→ PROVIDED DATA:
####################
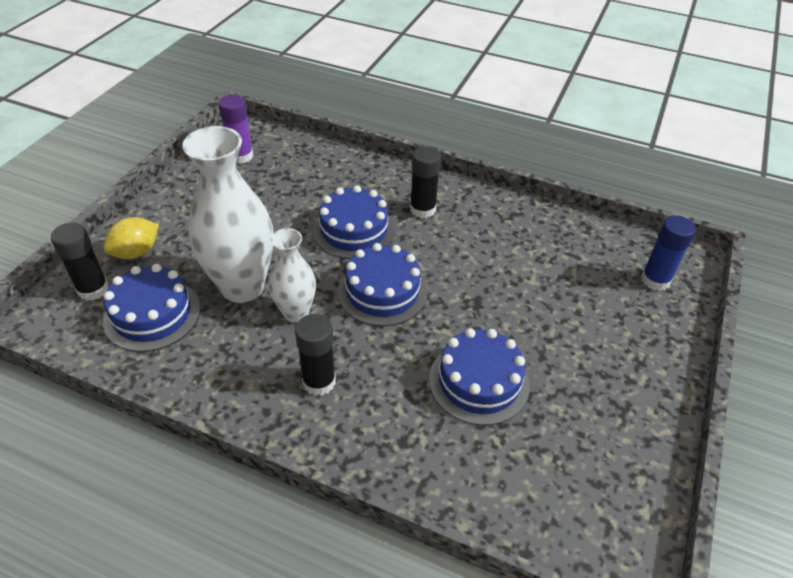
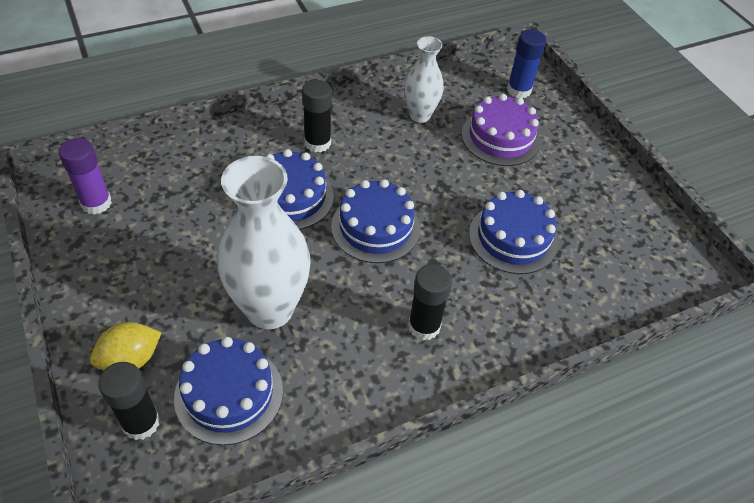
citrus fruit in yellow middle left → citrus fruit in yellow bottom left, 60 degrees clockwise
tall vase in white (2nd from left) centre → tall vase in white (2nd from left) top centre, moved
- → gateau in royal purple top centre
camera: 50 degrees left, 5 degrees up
####################
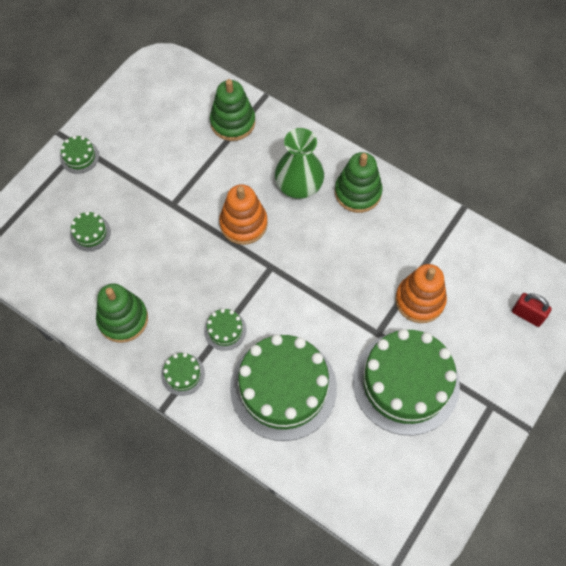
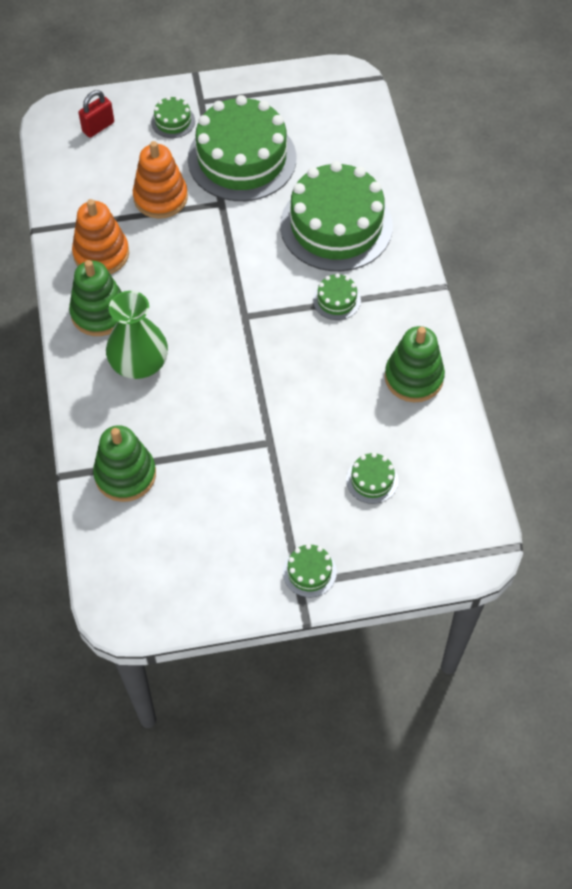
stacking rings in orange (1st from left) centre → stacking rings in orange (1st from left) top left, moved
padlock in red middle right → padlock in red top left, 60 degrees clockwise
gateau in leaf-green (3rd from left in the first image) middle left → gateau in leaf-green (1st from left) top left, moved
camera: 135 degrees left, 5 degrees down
####################
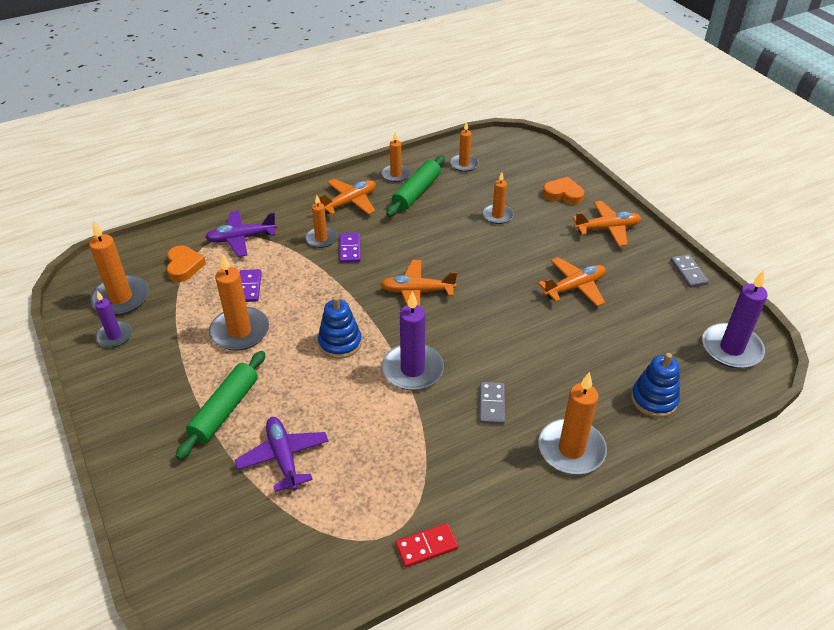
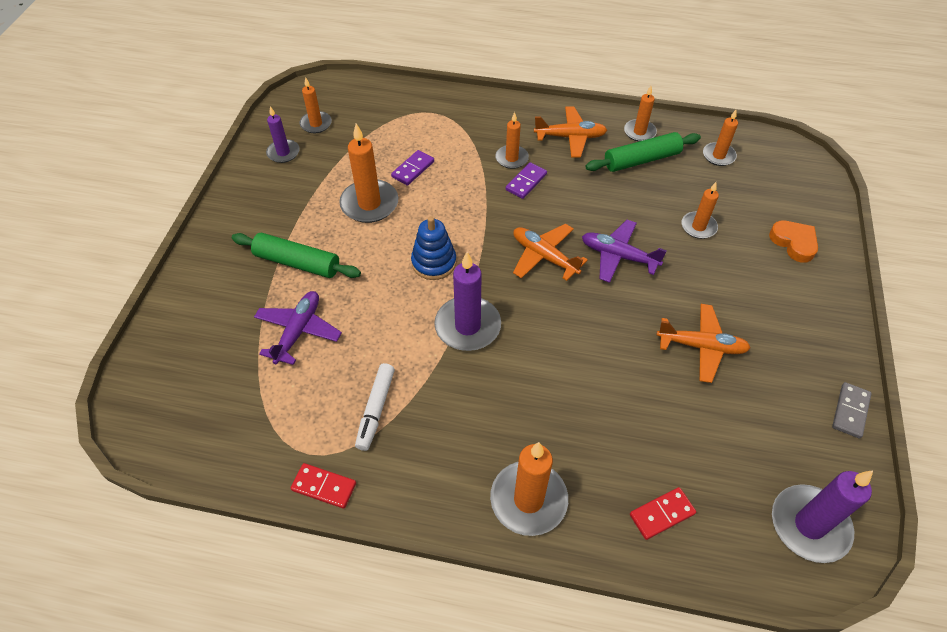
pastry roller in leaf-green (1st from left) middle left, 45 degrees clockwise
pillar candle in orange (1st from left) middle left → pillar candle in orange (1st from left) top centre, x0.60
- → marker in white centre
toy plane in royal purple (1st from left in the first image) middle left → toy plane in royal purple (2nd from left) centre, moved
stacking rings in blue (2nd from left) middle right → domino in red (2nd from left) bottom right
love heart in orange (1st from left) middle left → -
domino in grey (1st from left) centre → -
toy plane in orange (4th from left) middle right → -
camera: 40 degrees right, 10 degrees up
####################
→ ACTION ITEM: From the data above, copy out every line with the string "white" in it.

→ REPLY TO THE EXERCISE:
tall vase in white (2nd from left) centre → tall vase in white (2nd from left) top centre, moved
- → marker in white centre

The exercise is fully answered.